▶ **Exercise details**
For the entries below, the expected answer is the line with "camera: 50 degrees left, 10 degrees up", the line with "(822, 454) = (204, 110): brown", and every line between them, exactly as written, and nothing more.

[Dataset entries]
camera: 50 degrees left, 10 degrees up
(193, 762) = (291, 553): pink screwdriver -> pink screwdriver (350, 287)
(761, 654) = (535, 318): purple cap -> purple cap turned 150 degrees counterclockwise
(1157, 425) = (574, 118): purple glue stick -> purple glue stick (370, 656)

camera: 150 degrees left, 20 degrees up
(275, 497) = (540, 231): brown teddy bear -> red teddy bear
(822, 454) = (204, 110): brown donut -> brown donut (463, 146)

--

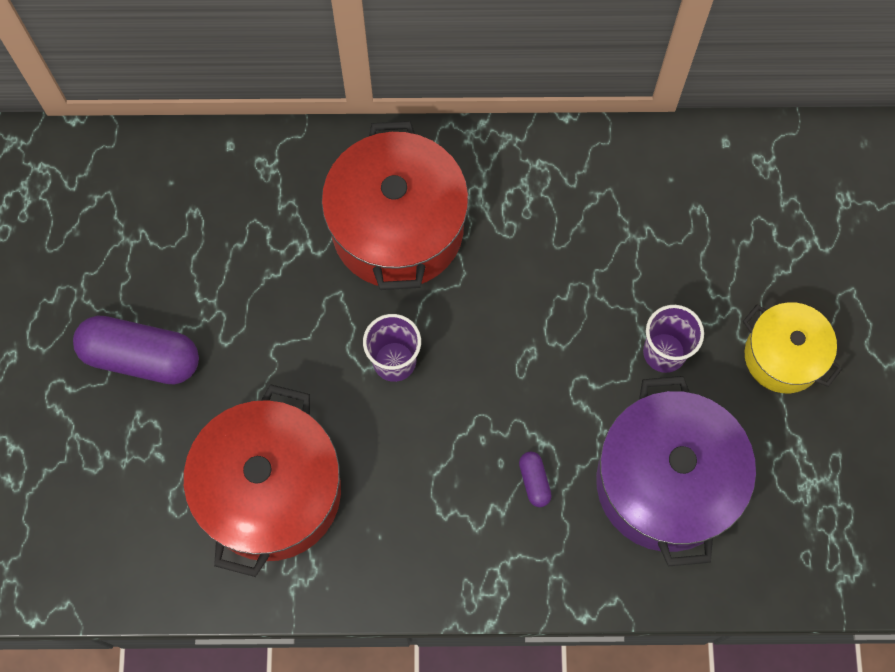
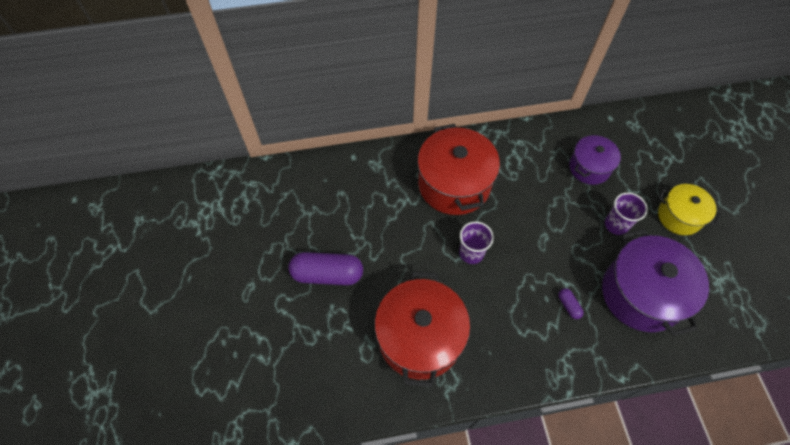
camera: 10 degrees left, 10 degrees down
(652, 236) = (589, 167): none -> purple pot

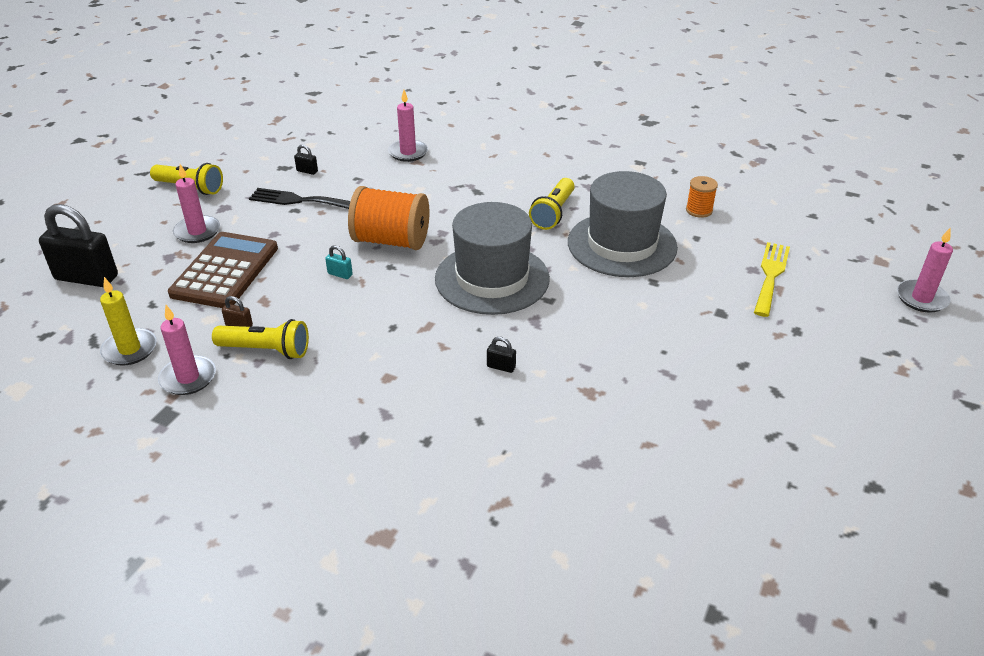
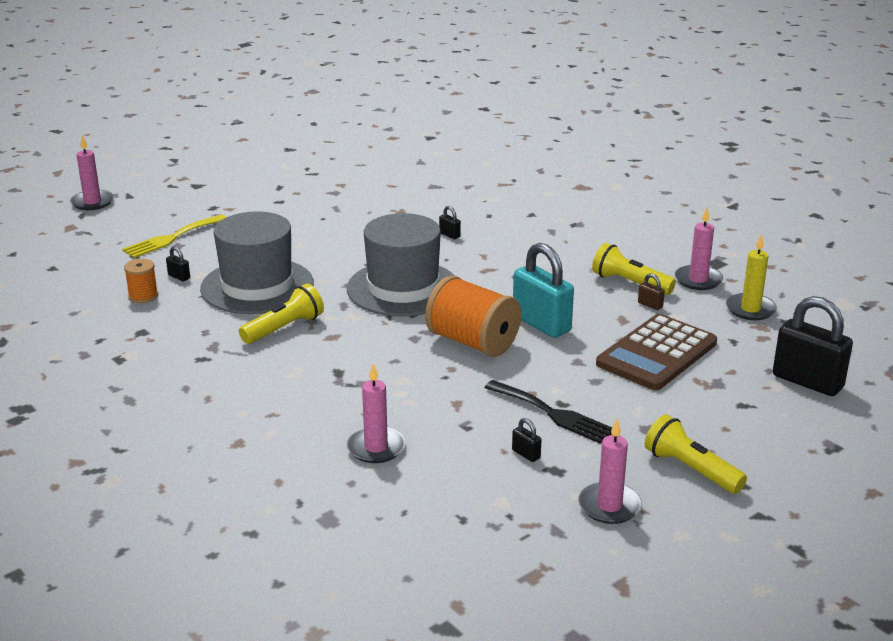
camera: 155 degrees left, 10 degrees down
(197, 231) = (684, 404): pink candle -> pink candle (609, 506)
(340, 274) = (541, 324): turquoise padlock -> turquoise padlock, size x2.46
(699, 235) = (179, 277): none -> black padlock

▶ **Solution for this task**
camera: 50 degrees left, 10 degrees up
(193, 762) = (291, 553): pink screwdriver -> pink screwdriver (350, 287)
(761, 654) = (535, 318): purple cap -> purple cap turned 150 degrees counterclockwise
(1157, 425) = (574, 118): purple glue stick -> purple glue stick (370, 656)

camera: 150 degrees left, 20 degrees up
(275, 497) = (540, 231): brown teddy bear -> red teddy bear
(822, 454) = (204, 110): brown donut -> brown donut (463, 146)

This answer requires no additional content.